» Directions for this task: Each line from the one containing "U3: XOR 74HC86" to the end of the data must be copied exactly, the first and last included; no other lines and no pictures belong in the copy.

» Supplied data:

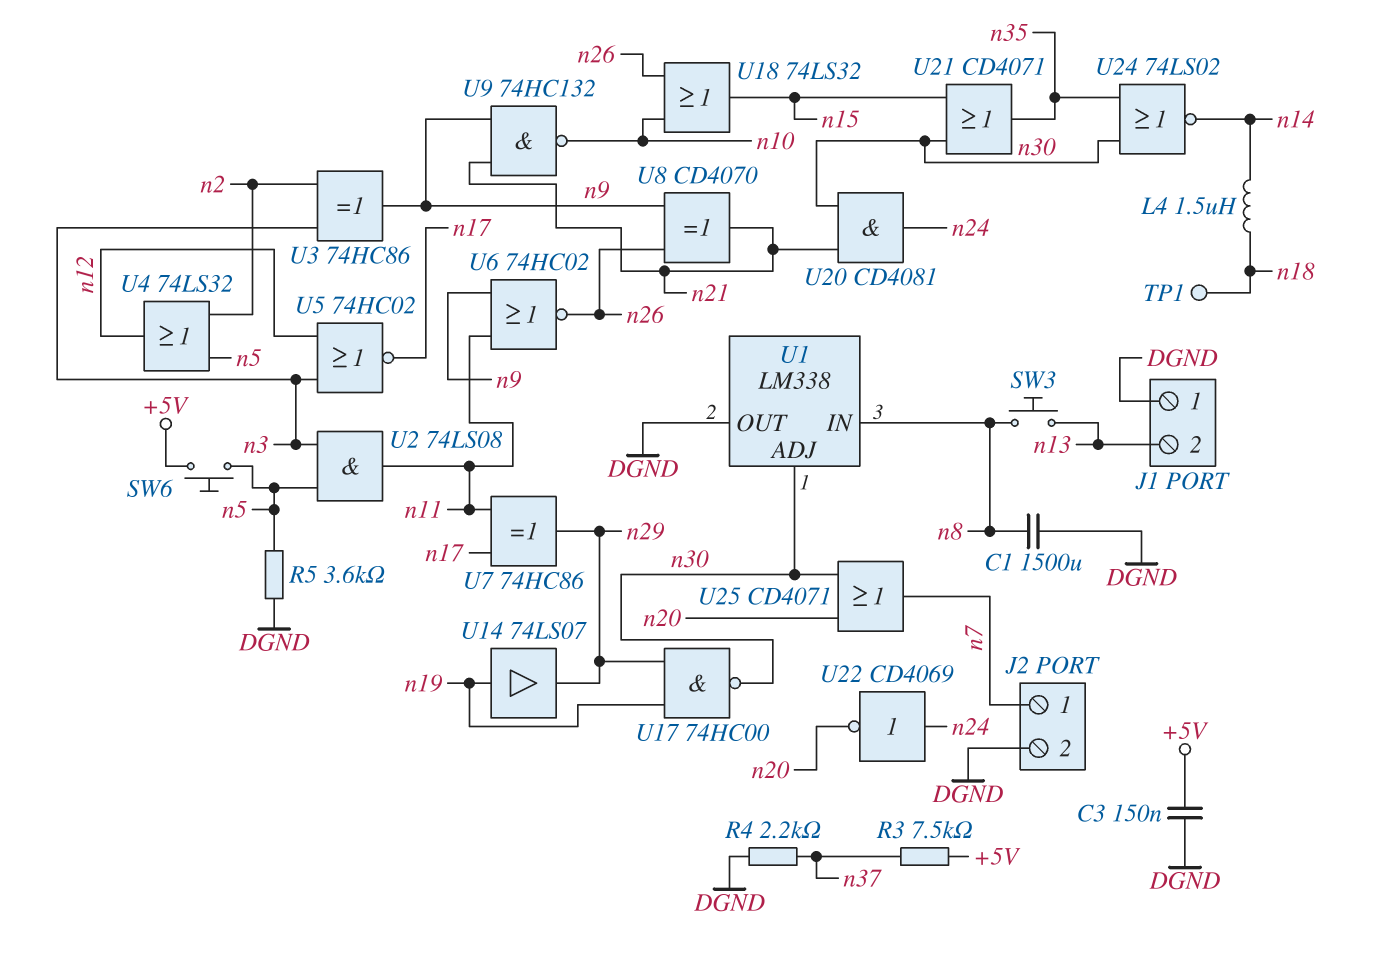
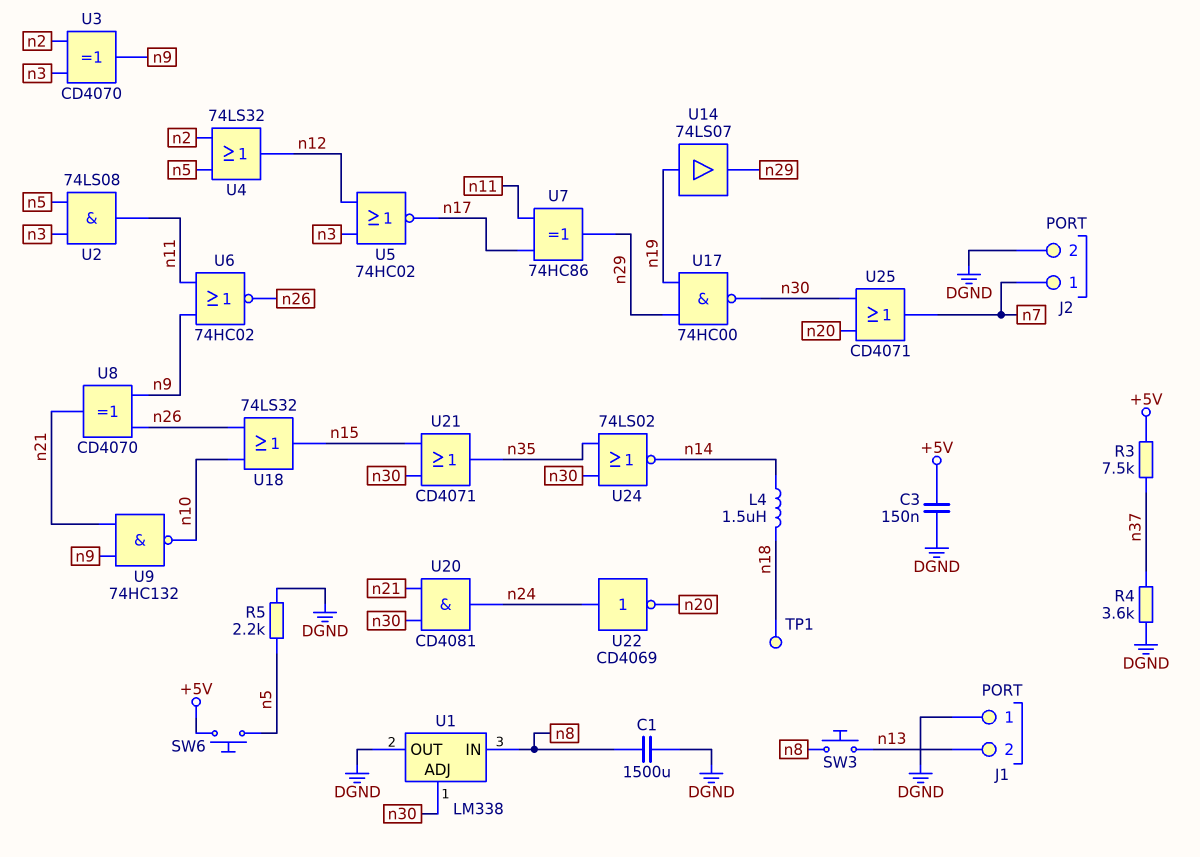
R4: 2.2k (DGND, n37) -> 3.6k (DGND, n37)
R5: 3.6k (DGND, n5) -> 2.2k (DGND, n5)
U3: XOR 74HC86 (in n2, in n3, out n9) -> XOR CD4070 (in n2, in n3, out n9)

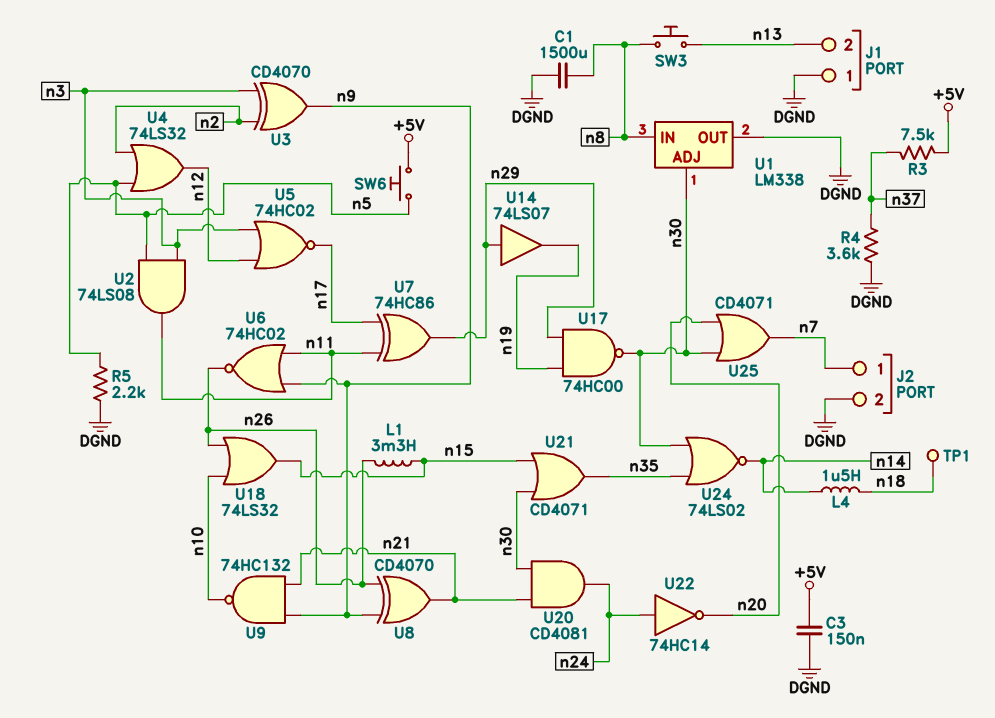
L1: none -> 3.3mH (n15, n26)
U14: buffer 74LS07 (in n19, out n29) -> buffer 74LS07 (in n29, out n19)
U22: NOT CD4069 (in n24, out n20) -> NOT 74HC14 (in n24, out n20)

» Reply:
U3: XOR 74HC86 (in n2, in n3, out n9) -> XOR CD4070 (in n2, in n3, out n9)

L1: none -> 3.3mH (n15, n26)
U14: buffer 74LS07 (in n19, out n29) -> buffer 74LS07 (in n29, out n19)
U22: NOT CD4069 (in n24, out n20) -> NOT 74HC14 (in n24, out n20)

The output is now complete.